Work instruction: Print each entry word for word without images.

[Revision tracking records]
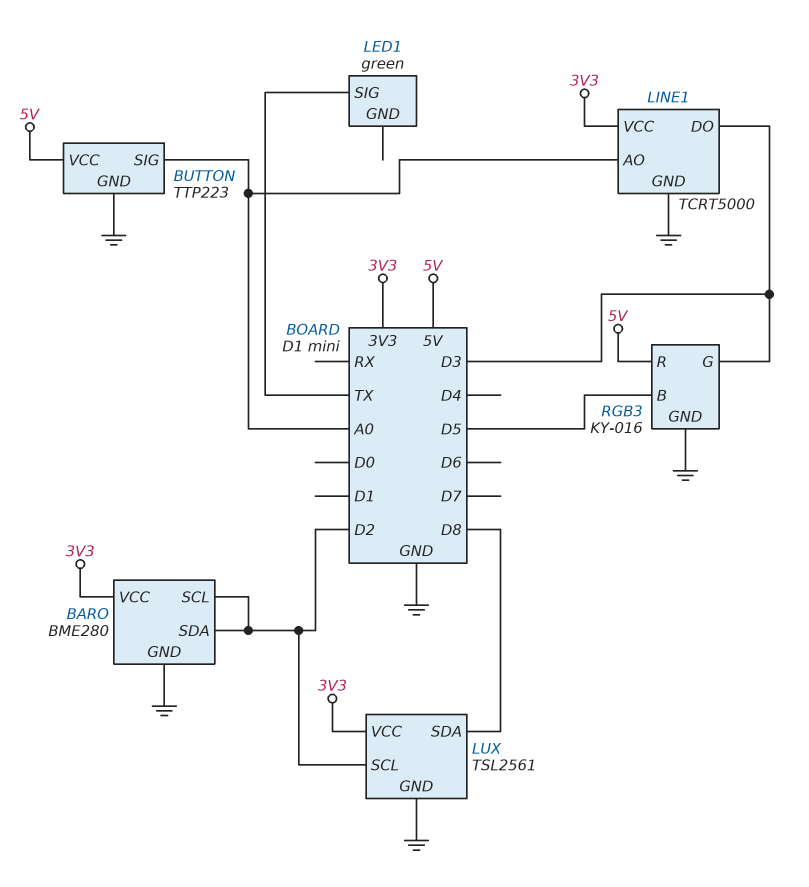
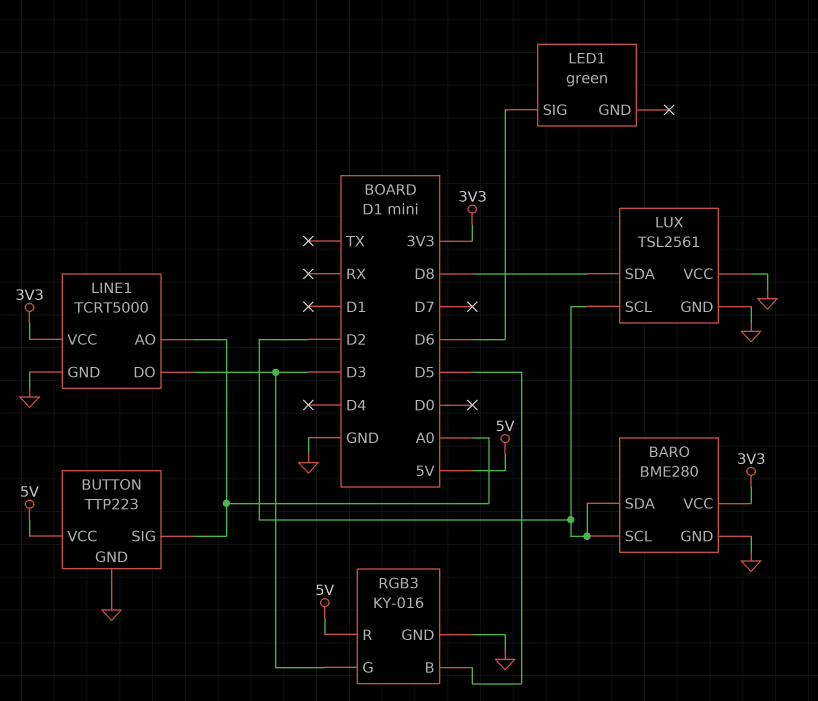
LED1 pin SIG: TX -> D6
LUX pin VCC: 3V3 -> GND

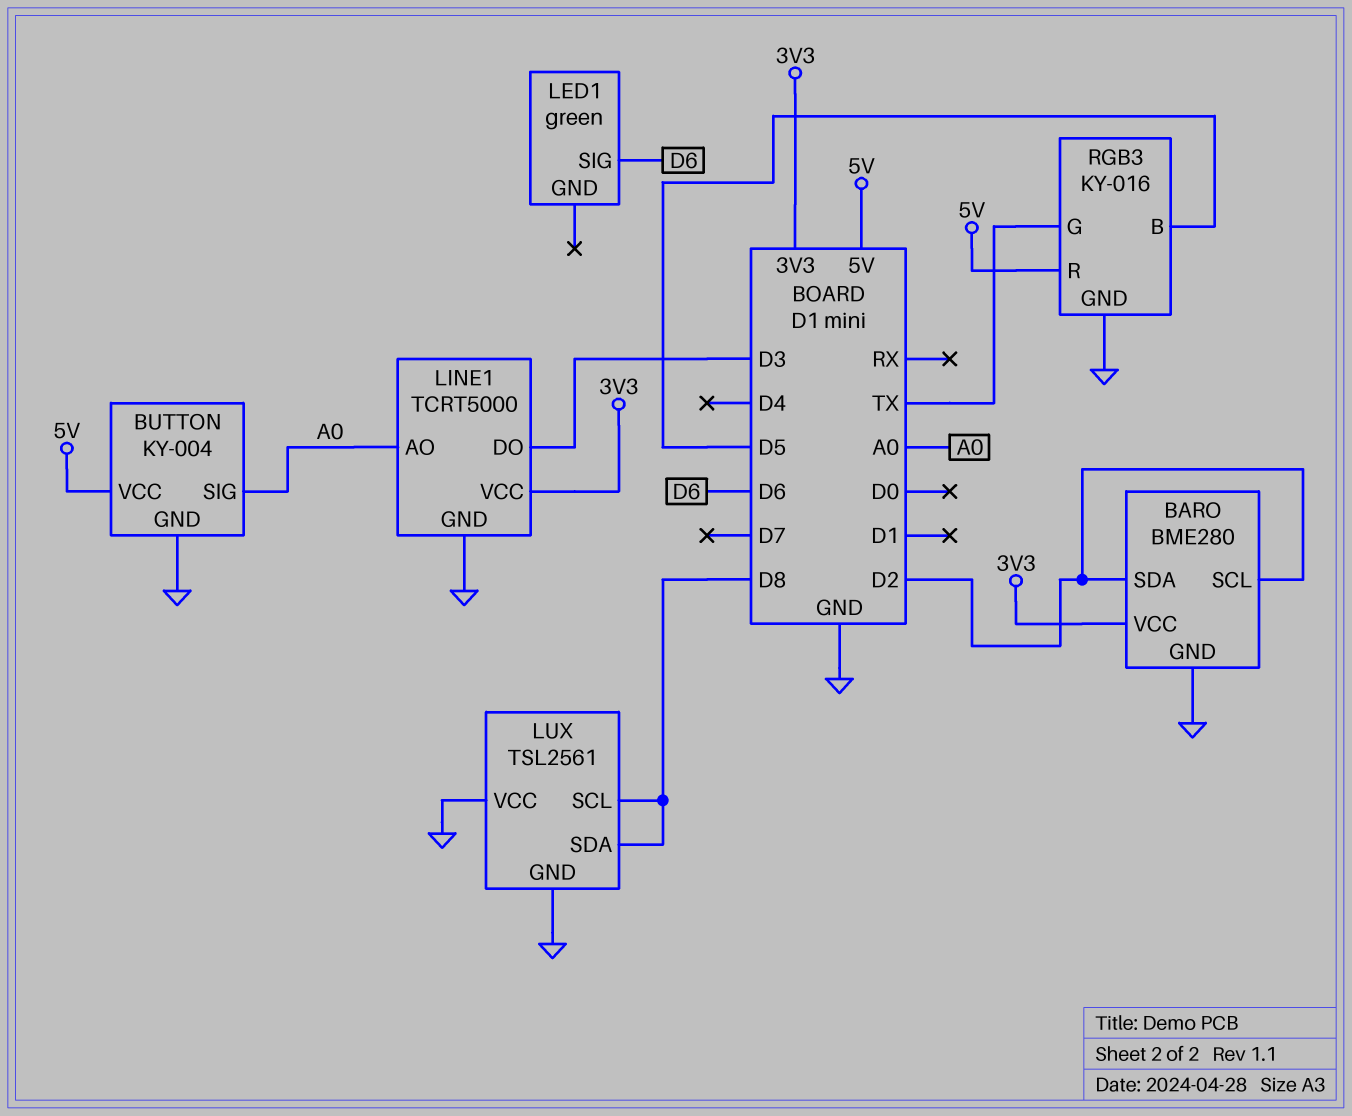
BUTTON: TTP223 -> KY-004
LUX pin SCL: D2 -> D8
RGB3 pin G: D3 -> TX

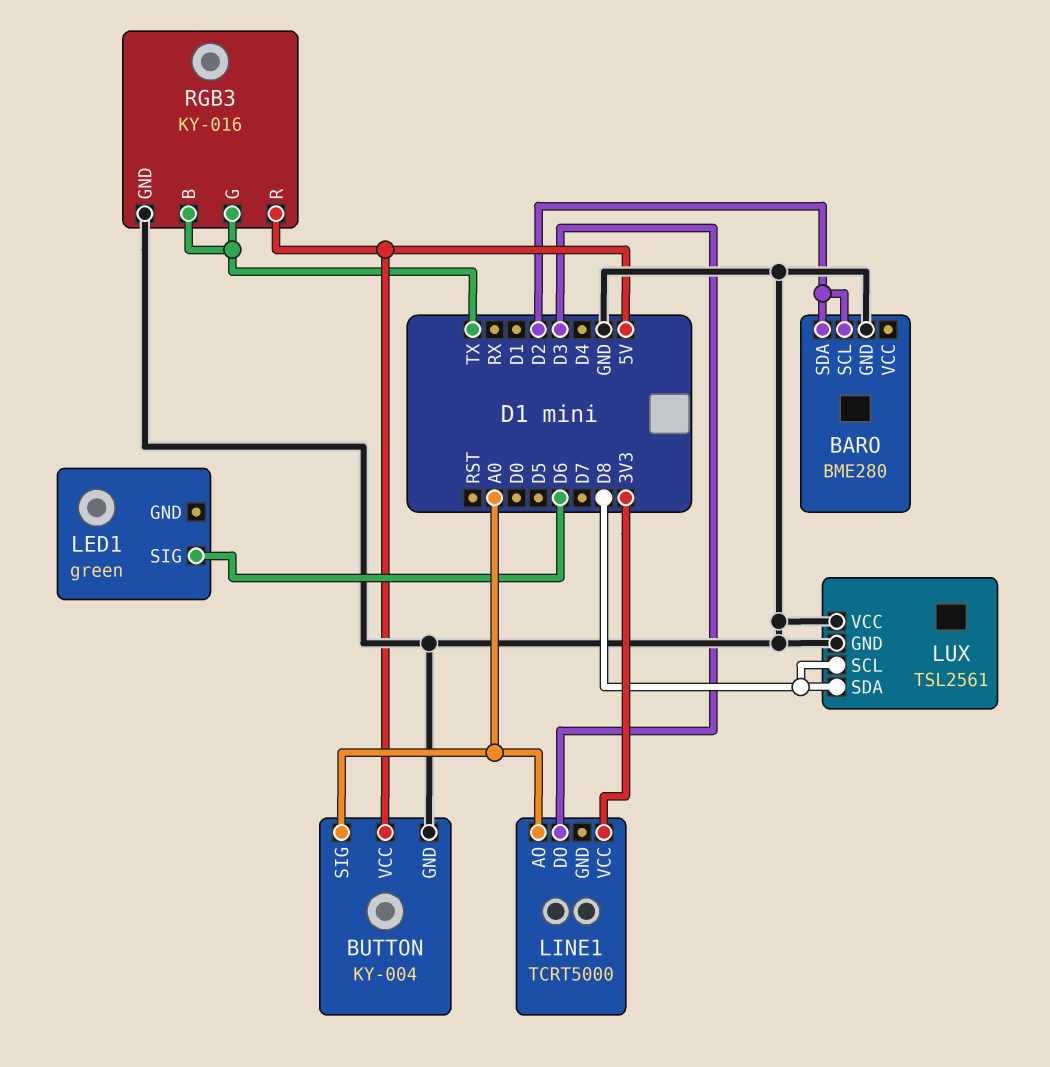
BARO pin VCC: 3V3 -> none
LINE1 pin GND: GND -> none
RGB3 pin B: D5 -> TX

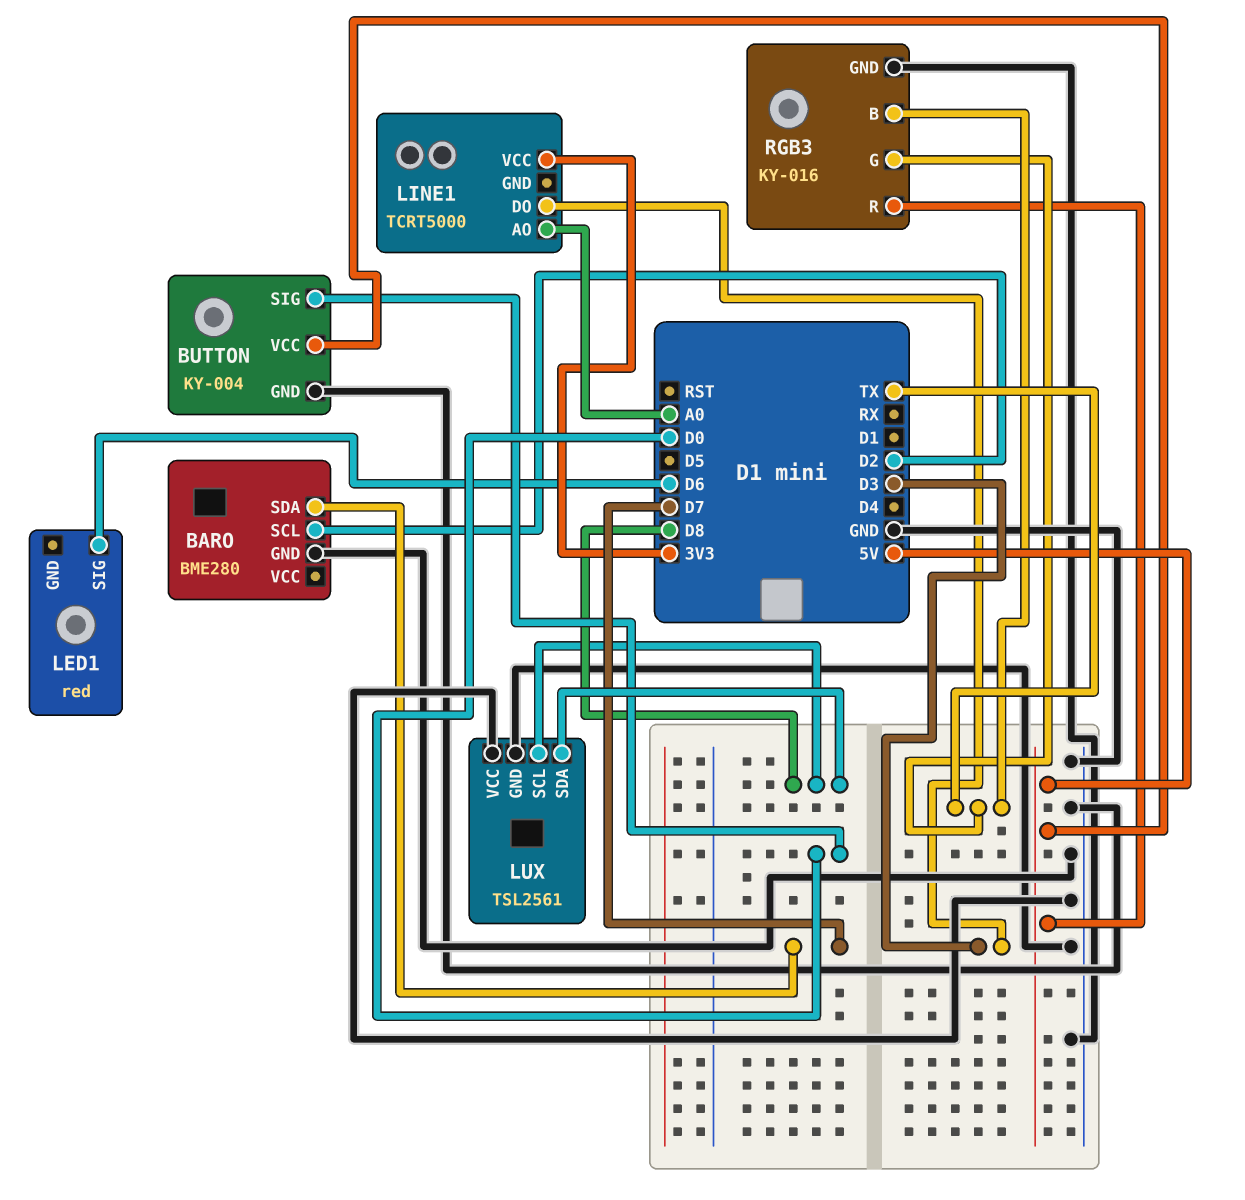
BARO pin SDA: D2 -> D7
BUTTON pin SIG: A0 -> D0
LED1: green -> red

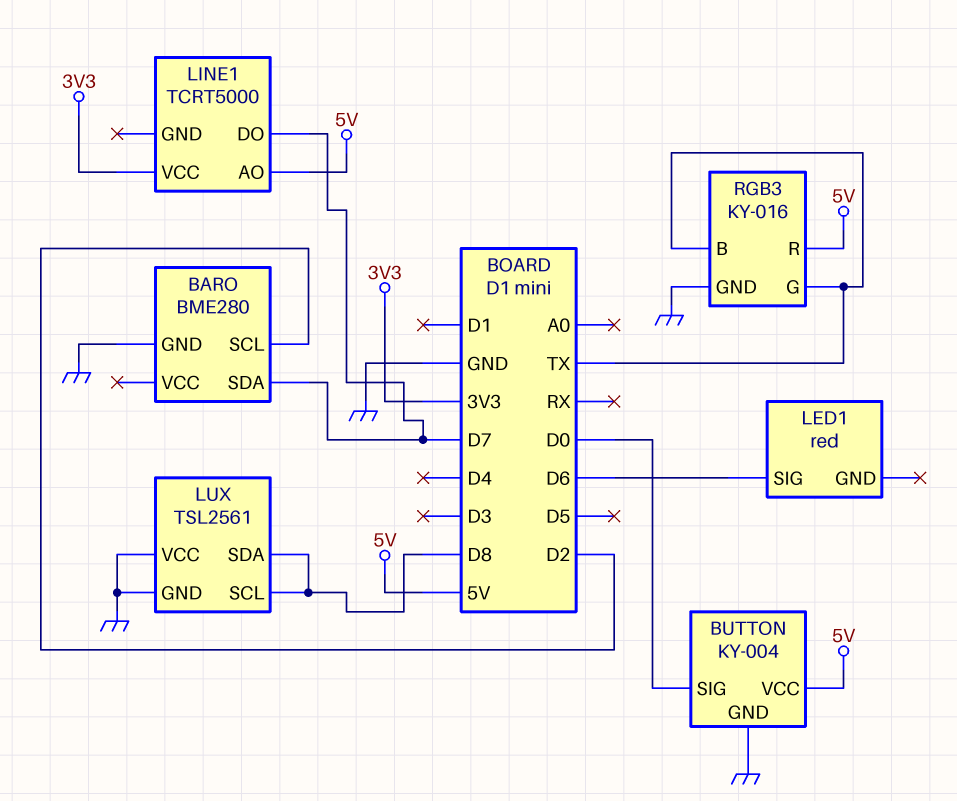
LINE1 pin AO: A0 -> 5V
LINE1 pin DO: D3 -> D7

Expected answer:
LED1 pin SIG: TX -> D6
LUX pin VCC: 3V3 -> GND

BUTTON: TTP223 -> KY-004
LUX pin SCL: D2 -> D8
RGB3 pin G: D3 -> TX

BARO pin VCC: 3V3 -> none
LINE1 pin GND: GND -> none
RGB3 pin B: D5 -> TX

BARO pin SDA: D2 -> D7
BUTTON pin SIG: A0 -> D0
LED1: green -> red

LINE1 pin AO: A0 -> 5V
LINE1 pin DO: D3 -> D7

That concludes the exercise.